REQUIRED ACTION:
The required output is the lines below from the line containing "blue brick A7 level 2 -> blue tile A7 level 2" to the line containing "orange brick G1 level", inclusive, retyped exactly. No other lines belong in it.

DATASET ENTRIES:
BEGIN

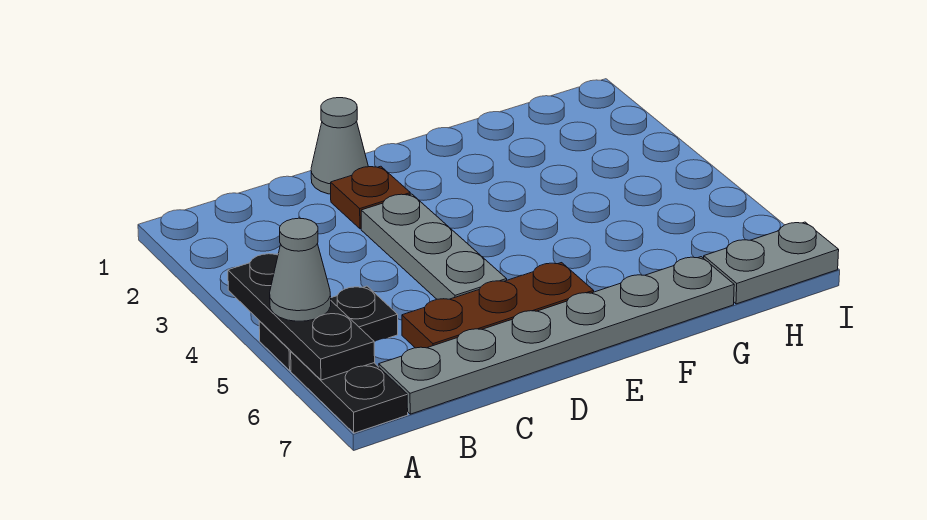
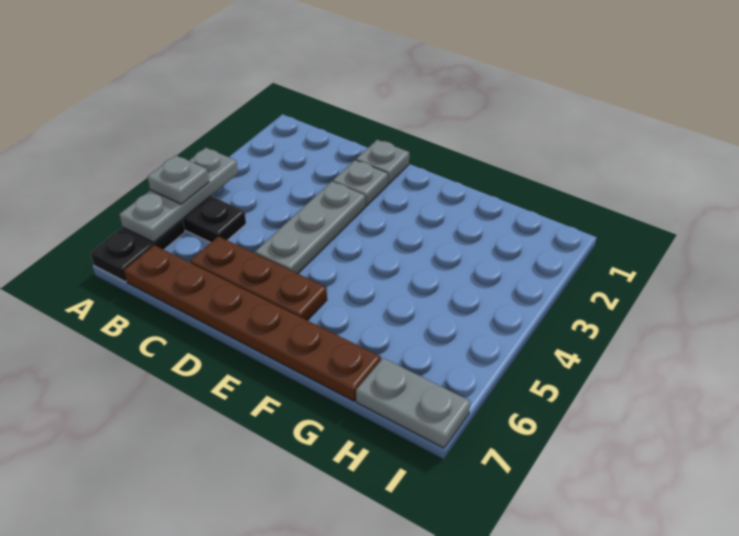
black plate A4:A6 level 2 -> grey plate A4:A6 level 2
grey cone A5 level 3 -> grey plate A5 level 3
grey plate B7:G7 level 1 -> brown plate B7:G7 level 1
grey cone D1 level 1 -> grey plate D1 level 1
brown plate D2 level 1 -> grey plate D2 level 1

END
BEGIN

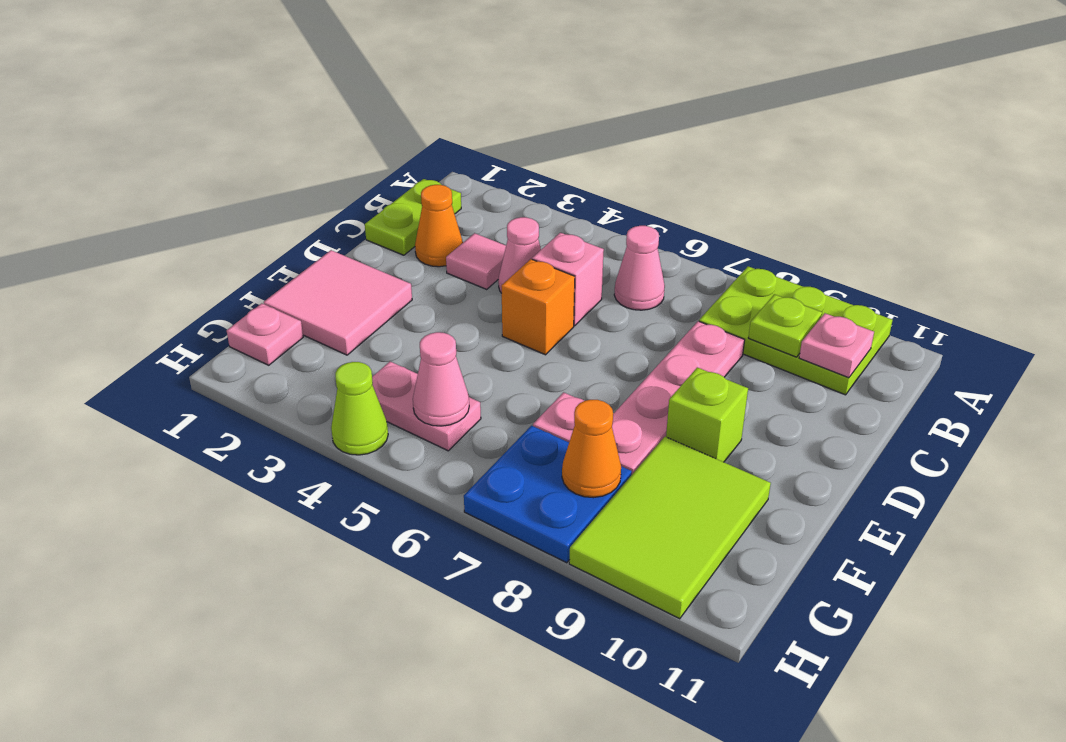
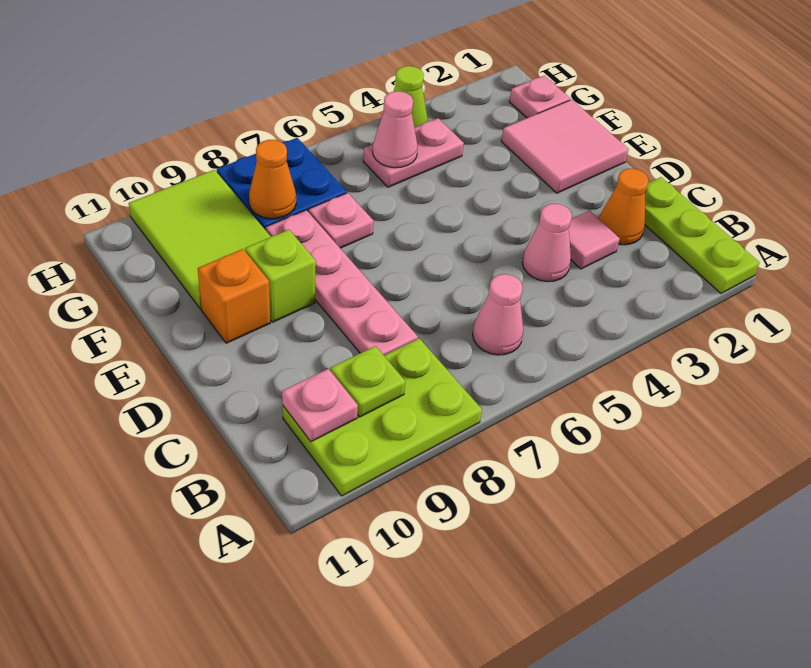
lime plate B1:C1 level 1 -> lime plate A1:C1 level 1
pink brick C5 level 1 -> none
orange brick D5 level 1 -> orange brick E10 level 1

END
BEGIN

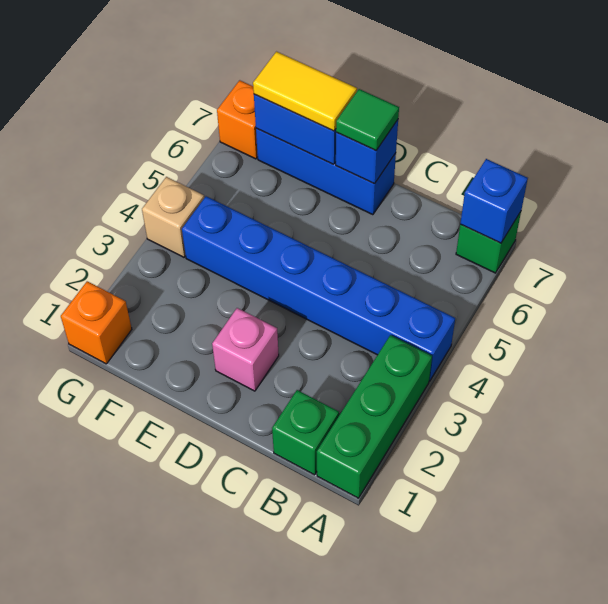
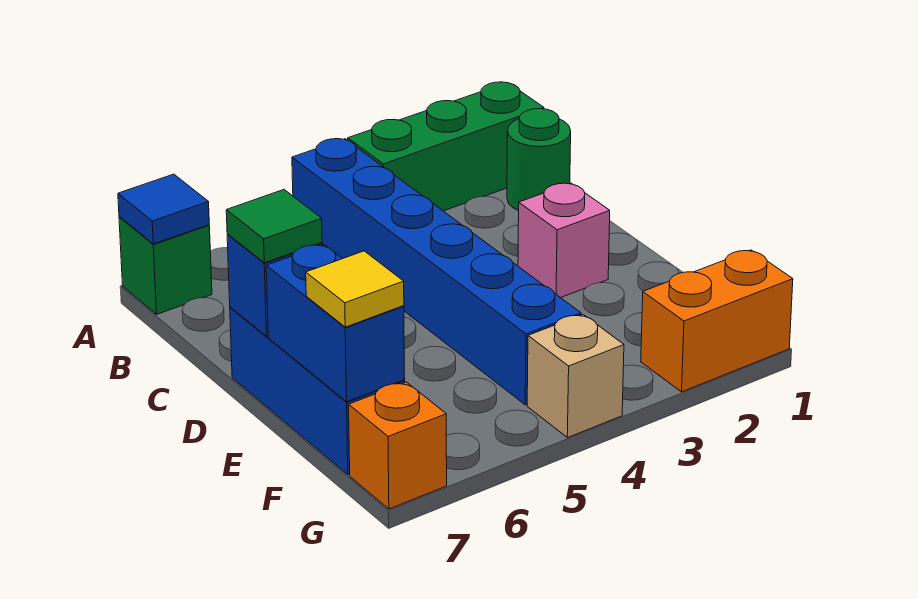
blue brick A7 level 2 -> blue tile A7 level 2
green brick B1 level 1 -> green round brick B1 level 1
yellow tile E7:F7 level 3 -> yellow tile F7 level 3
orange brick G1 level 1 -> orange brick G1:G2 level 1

END

TASK RESULT:
blue brick A7 level 2 -> blue tile A7 level 2
green brick B1 level 1 -> green round brick B1 level 1
yellow tile E7:F7 level 3 -> yellow tile F7 level 3
orange brick G1 level 1 -> orange brick G1:G2 level 1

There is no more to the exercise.